Your response should be every line from the entries that includes the string "yellow".

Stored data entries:

******************************

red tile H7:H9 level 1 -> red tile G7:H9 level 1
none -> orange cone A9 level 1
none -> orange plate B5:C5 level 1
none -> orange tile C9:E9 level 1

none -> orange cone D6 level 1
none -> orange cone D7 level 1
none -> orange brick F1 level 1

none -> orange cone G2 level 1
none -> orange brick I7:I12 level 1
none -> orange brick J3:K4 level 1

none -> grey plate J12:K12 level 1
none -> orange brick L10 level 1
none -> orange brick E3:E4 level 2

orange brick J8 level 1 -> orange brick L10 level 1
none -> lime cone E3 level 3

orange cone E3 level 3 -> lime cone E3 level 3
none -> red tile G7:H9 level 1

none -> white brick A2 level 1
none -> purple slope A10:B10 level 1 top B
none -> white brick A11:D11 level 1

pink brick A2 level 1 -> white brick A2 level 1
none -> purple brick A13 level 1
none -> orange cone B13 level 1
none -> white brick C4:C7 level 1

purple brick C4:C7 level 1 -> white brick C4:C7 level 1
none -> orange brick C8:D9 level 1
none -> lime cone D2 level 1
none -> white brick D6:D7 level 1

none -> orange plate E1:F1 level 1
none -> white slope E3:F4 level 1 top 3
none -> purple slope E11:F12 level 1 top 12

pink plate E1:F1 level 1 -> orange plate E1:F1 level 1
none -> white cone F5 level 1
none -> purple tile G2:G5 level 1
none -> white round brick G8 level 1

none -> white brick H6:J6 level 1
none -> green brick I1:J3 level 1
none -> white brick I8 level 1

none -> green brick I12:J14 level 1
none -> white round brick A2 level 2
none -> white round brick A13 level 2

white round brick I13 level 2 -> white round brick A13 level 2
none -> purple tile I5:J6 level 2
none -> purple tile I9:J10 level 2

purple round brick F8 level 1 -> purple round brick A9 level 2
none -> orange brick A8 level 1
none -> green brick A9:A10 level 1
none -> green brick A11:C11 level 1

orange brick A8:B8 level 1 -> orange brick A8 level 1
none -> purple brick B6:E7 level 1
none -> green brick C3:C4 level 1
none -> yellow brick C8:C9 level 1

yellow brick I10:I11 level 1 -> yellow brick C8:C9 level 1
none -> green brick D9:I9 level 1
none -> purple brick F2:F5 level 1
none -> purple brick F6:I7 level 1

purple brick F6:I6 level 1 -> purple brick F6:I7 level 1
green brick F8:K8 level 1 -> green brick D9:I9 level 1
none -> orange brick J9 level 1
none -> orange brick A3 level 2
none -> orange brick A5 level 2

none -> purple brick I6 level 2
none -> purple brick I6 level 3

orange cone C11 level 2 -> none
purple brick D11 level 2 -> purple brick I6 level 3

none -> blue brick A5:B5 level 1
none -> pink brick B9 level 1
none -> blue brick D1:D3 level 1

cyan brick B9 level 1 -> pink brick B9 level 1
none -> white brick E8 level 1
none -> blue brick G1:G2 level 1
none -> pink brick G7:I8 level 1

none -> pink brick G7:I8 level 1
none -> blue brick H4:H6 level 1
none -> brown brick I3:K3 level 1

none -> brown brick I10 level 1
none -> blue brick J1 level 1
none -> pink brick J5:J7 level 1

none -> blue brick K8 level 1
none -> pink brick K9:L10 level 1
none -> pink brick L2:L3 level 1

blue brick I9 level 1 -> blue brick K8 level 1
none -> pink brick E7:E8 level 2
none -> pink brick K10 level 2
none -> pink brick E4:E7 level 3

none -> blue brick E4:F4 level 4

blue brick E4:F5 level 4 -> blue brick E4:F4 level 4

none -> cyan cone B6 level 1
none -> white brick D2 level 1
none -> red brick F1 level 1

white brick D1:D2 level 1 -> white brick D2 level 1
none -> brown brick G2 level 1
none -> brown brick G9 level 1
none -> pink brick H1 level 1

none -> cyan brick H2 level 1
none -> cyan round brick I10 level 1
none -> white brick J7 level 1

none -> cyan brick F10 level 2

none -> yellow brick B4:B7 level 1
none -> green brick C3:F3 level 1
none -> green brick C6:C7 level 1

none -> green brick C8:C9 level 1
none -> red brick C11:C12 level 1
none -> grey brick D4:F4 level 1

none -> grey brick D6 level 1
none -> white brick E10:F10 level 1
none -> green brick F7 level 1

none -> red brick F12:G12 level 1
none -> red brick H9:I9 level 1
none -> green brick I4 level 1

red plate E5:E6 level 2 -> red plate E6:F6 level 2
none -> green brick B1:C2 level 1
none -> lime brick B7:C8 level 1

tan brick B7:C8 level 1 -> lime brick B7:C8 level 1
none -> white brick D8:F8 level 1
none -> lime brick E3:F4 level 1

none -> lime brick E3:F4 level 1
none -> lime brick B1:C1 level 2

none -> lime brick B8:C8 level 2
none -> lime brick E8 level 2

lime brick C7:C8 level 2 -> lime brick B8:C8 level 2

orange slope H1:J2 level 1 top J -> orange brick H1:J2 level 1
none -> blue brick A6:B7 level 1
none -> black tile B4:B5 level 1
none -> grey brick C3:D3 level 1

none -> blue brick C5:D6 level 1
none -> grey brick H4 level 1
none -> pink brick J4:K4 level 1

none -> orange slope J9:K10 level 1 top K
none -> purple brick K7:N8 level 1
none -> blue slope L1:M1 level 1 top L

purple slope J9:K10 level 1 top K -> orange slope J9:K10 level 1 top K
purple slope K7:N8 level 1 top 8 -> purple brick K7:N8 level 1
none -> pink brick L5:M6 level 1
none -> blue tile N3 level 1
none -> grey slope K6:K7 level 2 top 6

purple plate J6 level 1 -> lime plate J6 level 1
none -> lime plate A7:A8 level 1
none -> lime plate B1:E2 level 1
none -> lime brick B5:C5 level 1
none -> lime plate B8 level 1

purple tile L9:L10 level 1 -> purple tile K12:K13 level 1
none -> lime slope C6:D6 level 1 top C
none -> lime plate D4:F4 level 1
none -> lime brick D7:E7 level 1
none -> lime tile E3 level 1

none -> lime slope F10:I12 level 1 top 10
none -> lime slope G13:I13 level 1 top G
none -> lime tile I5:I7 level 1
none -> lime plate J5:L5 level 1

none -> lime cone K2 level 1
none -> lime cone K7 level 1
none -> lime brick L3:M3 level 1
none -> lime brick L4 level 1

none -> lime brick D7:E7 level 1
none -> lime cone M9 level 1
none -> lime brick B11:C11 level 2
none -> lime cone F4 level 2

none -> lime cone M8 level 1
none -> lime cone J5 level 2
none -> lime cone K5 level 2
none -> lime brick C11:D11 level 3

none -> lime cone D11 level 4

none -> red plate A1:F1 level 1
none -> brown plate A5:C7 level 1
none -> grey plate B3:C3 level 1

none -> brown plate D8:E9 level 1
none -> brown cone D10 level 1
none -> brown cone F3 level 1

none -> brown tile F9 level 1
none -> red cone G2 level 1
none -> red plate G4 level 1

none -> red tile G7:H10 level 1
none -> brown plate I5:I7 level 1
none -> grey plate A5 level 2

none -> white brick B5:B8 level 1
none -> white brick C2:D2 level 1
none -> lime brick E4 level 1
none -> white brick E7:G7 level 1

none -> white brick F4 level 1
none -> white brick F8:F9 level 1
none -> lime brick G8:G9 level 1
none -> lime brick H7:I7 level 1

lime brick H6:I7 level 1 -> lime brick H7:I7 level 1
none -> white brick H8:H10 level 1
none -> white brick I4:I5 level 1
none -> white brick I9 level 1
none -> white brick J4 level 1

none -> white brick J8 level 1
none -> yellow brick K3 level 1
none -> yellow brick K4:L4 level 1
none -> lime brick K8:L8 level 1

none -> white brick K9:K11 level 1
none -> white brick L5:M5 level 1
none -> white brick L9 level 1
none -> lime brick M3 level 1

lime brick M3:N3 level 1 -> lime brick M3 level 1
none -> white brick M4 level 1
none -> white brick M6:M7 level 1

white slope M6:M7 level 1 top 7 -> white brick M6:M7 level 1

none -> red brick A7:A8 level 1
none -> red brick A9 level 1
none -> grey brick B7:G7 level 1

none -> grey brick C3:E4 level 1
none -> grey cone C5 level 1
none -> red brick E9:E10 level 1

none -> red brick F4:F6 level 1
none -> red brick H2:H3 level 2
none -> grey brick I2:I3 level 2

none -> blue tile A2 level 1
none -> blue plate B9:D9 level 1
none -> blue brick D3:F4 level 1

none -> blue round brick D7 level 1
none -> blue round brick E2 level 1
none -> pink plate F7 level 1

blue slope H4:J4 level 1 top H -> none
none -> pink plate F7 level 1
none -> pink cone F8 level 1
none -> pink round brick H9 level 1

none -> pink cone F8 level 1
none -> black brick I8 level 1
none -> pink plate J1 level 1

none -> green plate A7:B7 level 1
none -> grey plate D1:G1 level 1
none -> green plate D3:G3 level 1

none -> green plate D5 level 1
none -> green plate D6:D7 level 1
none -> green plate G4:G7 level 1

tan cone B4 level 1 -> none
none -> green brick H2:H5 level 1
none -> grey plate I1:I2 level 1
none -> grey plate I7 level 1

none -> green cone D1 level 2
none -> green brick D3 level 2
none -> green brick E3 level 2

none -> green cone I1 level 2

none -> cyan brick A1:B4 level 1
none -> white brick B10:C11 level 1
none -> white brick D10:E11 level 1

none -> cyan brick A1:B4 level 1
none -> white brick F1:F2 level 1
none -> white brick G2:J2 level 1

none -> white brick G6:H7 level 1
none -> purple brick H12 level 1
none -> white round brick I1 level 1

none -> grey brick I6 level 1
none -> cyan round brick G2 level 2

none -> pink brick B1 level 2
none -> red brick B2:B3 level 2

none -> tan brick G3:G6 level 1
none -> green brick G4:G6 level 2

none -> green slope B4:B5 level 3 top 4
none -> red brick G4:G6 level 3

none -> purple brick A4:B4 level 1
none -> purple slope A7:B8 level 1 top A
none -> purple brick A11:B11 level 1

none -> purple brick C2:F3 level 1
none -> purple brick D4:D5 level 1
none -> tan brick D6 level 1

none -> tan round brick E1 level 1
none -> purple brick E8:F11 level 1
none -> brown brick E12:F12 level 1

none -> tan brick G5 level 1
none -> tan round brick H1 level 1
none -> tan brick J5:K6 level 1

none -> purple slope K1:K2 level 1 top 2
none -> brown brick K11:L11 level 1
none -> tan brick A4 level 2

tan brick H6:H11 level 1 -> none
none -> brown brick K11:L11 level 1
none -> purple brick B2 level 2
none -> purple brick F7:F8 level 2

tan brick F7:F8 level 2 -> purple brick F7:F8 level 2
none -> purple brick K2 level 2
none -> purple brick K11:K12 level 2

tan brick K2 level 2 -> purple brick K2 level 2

******************************

RESULT:
none -> yellow brick C8:C9 level 1
yellow brick I10:I11 level 1 -> yellow brick C8:C9 level 1
none -> yellow brick B4:B7 level 1
none -> yellow brick K3 level 1
none -> yellow brick K4:L4 level 1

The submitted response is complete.